::: Input records :::
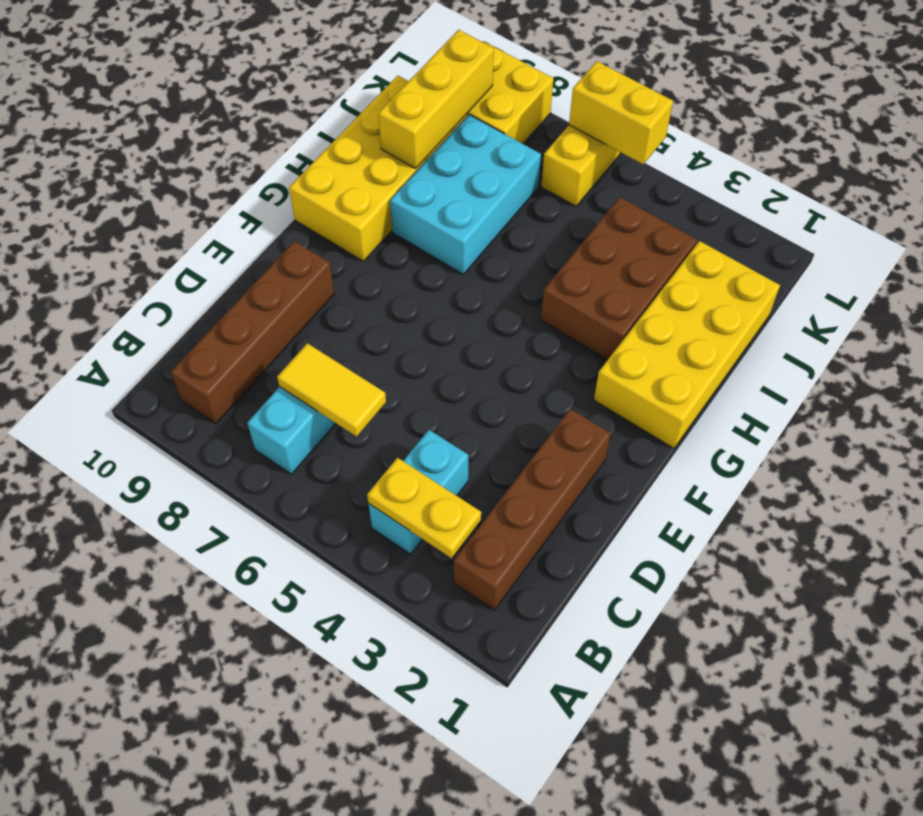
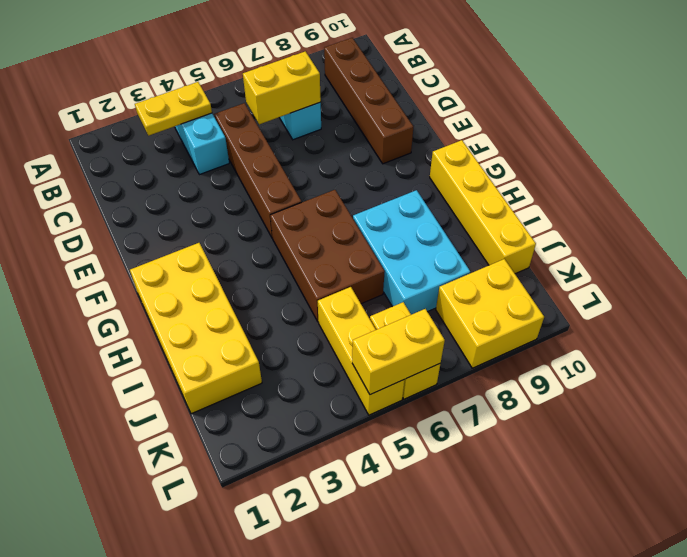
brown brick B2:E2 level 1 -> brown brick C5:F5 level 1
yellow tile C6:C7 level 2 -> yellow brick C6:C7 level 2
yellow brick G9:J10 level 1 -> yellow brick G10:J10 level 1
brown brick H3:J4 level 1 -> brown brick G5:I6 level 1
yellow brick I9:K9 level 2 -> yellow brick J5:L5 level 1

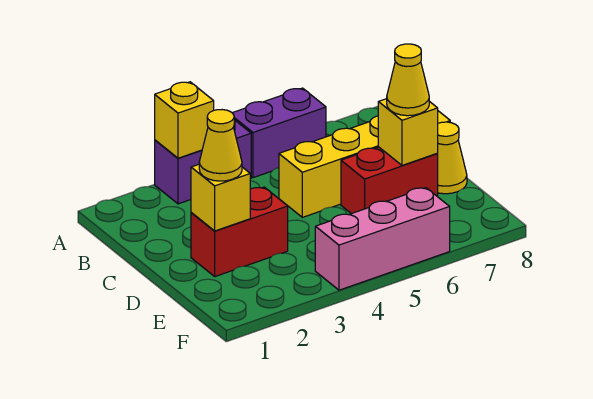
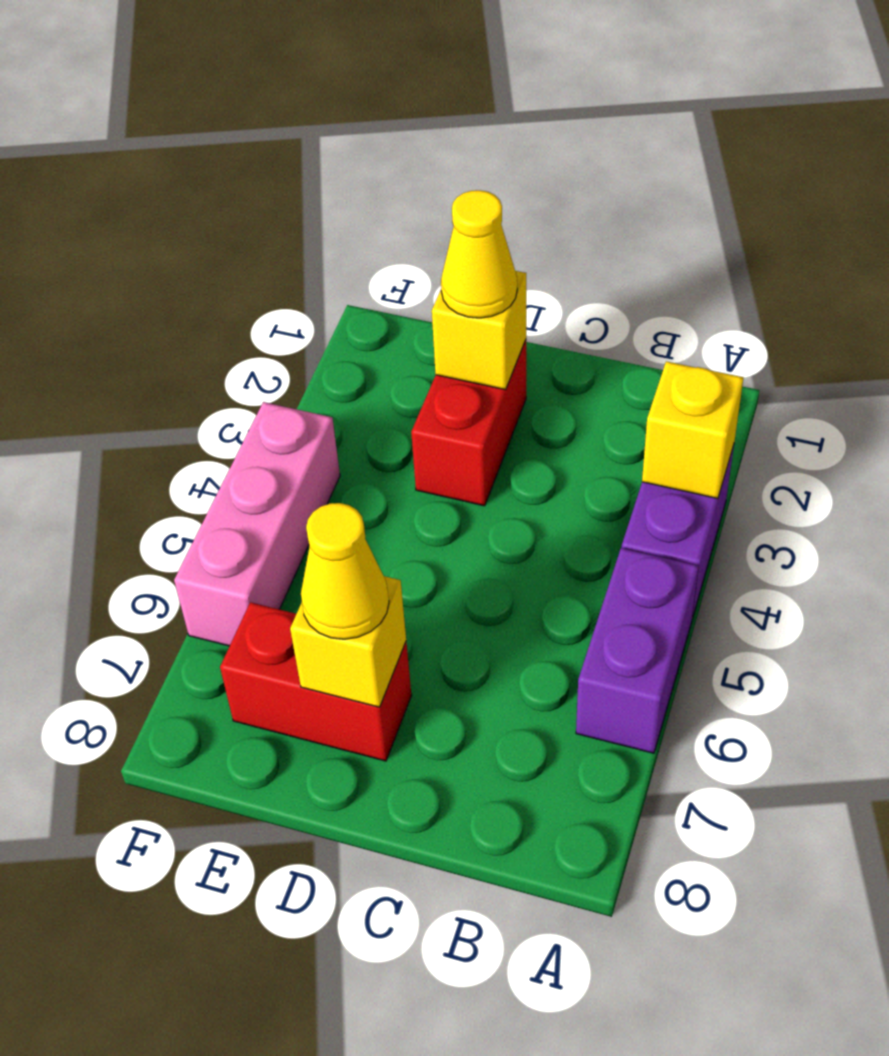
yellow brick C5:C8 level 1 -> none
red brick D6:D7 level 1 -> red brick D7:E7 level 1
yellow cone D8 level 1 -> none

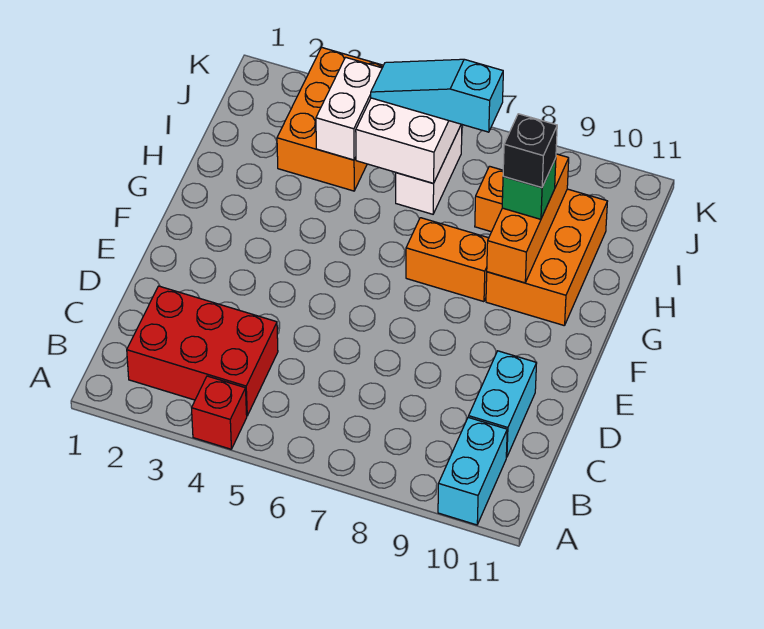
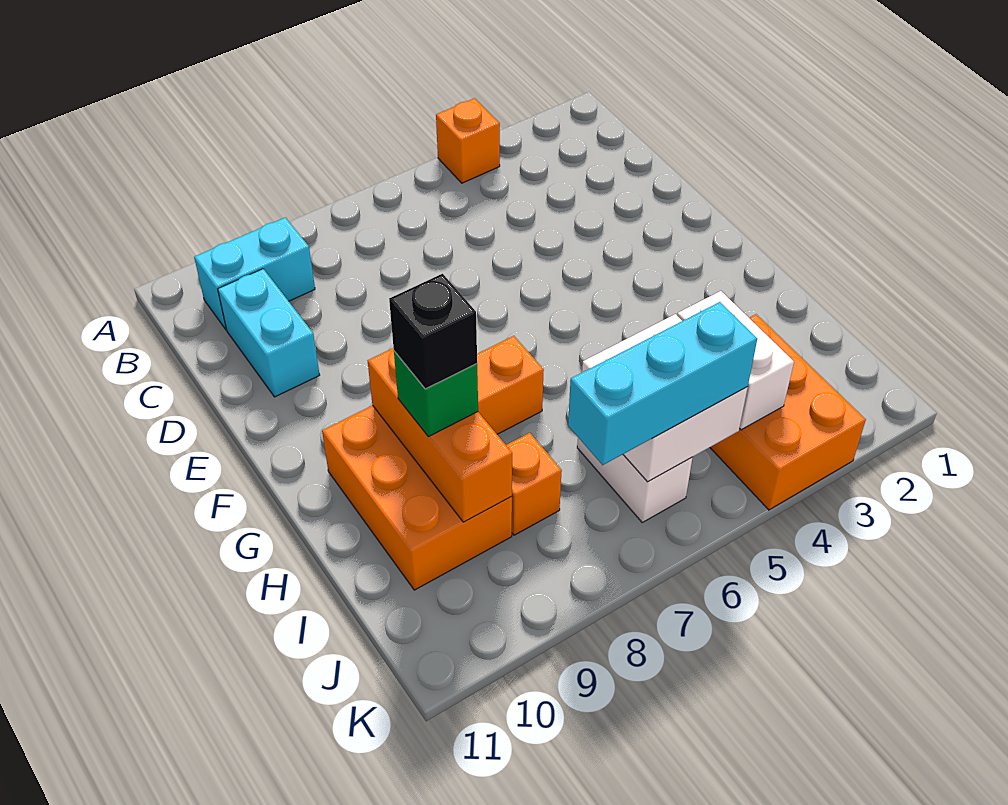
red brick A4 level 1 -> orange brick A4 level 1
cyan brick A10:B10 level 1 -> cyan brick B9:B10 level 1
red brick B2:C4 level 1 -> none
cyan slope J5:J7 level 3 top 7 -> cyan brick J5:J7 level 3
:::
What to do:
From the line holding "red brick D6:D7" down to the final line of the entries above, print every line exactly. Pictures do not go in.

Your solution:
red brick D6:D7 level 1 -> red brick D7:E7 level 1
yellow cone D8 level 1 -> none

red brick A4 level 1 -> orange brick A4 level 1
cyan brick A10:B10 level 1 -> cyan brick B9:B10 level 1
red brick B2:C4 level 1 -> none
cyan slope J5:J7 level 3 top 7 -> cyan brick J5:J7 level 3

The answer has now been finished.